# Information given
· · · ·

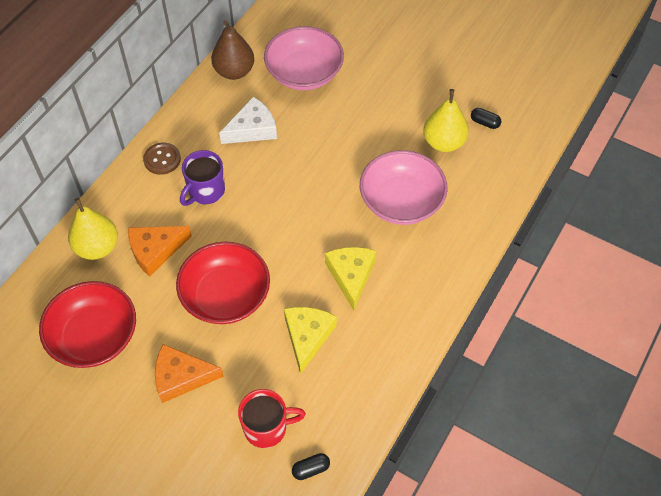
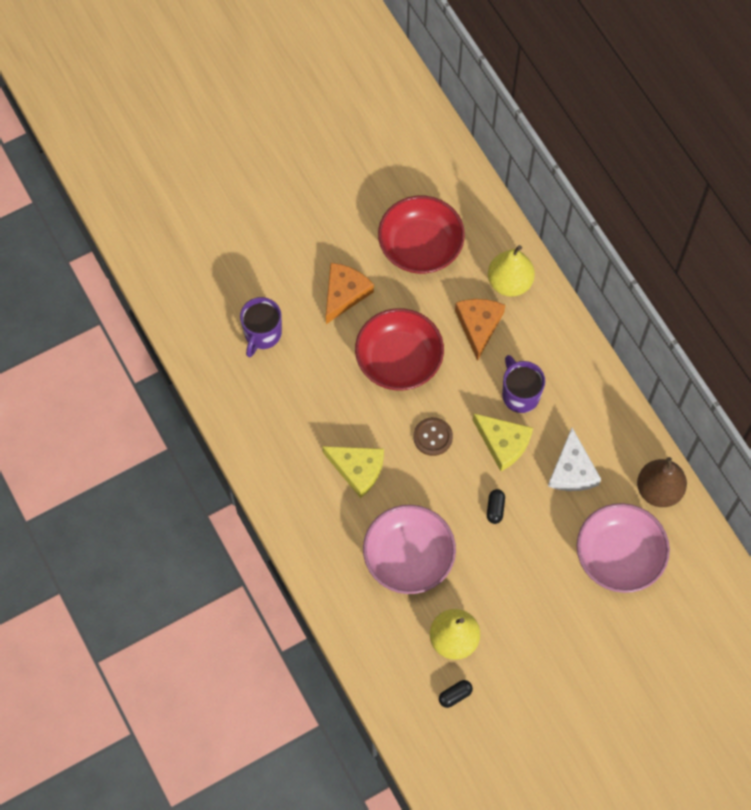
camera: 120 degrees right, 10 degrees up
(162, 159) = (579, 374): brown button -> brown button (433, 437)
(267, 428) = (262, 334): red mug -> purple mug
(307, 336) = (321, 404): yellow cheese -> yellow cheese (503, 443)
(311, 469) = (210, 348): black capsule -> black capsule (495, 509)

· · · ·

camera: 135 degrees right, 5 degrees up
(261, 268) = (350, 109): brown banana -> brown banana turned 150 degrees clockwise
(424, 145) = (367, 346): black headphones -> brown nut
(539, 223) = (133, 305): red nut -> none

· · · ·

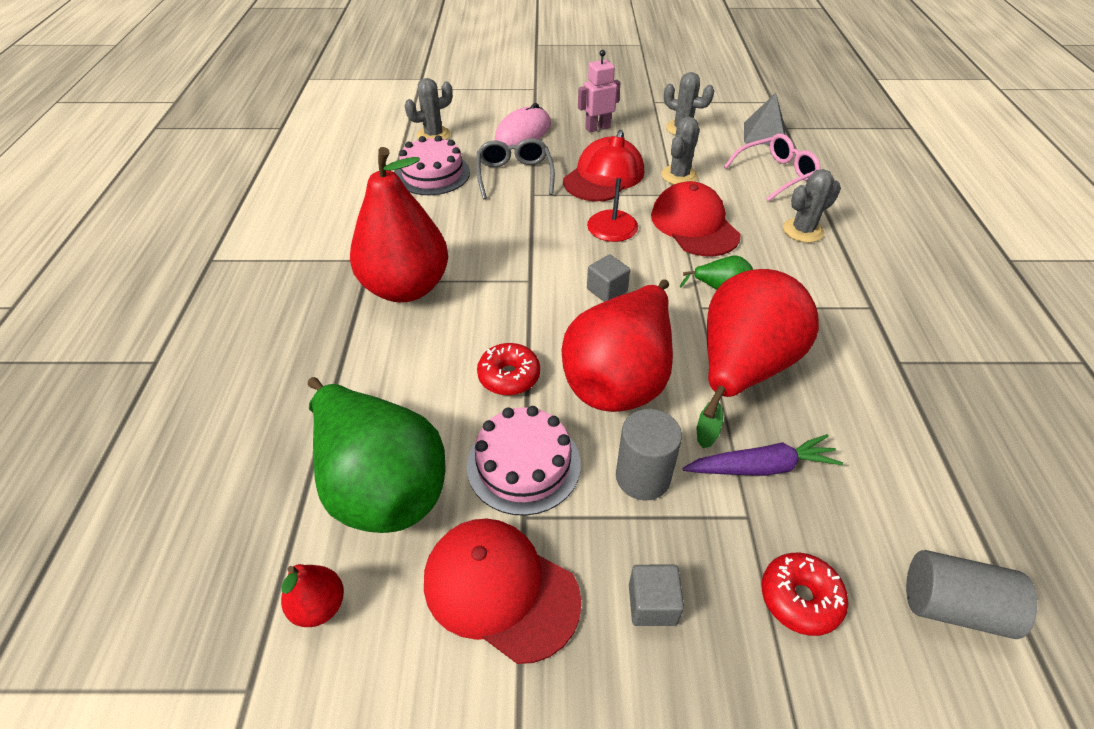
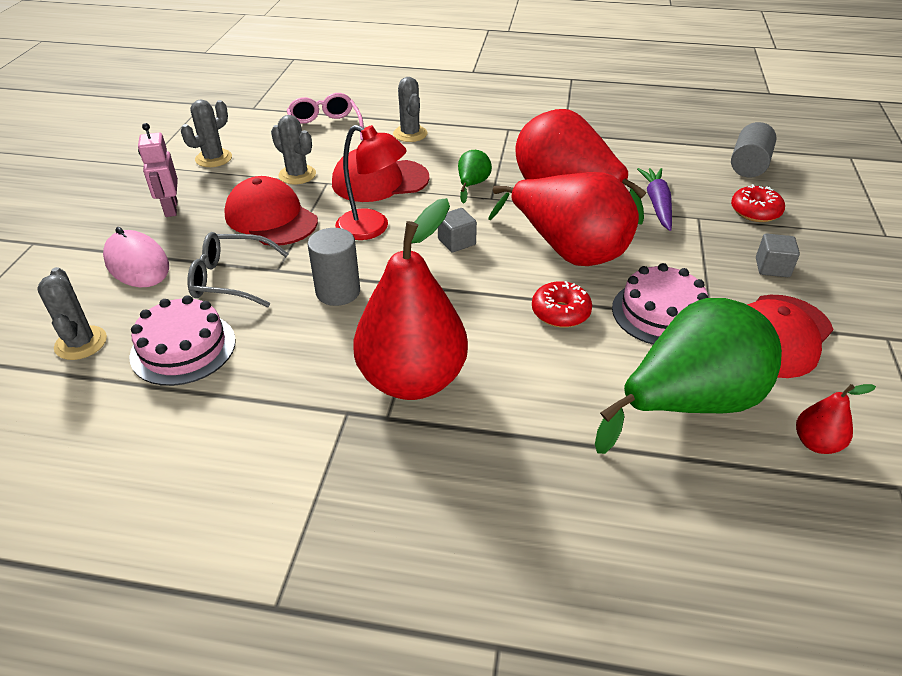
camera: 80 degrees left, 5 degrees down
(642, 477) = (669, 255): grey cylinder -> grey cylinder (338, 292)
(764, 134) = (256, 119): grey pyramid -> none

· · · ·

# Exercise requirements
The lines holding the string "black" are what is needed from the material above.

# Task output
(311, 469) = (210, 348): black capsule -> black capsule (495, 509)
(424, 145) = (367, 346): black headphones -> brown nut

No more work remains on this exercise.